## ACTIVITY
Would you transcribe each entry precisely as it stands, setting aside any images?

Object state change records
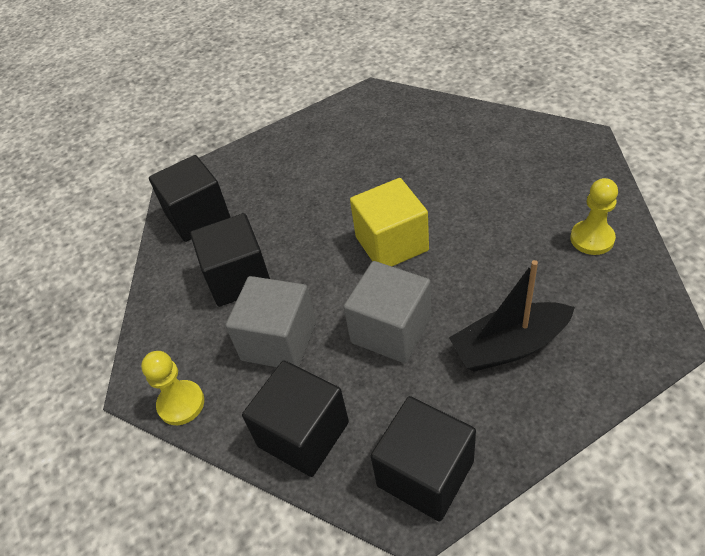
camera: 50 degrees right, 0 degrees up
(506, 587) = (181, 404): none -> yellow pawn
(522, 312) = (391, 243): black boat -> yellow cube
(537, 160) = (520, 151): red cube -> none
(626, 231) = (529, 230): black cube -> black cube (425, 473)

## RESPONSE AREA
camera: 50 degrees right, 0 degrees up
(506, 587) = (181, 404): none -> yellow pawn
(522, 312) = (391, 243): black boat -> yellow cube
(537, 160) = (520, 151): red cube -> none
(626, 231) = (529, 230): black cube -> black cube (425, 473)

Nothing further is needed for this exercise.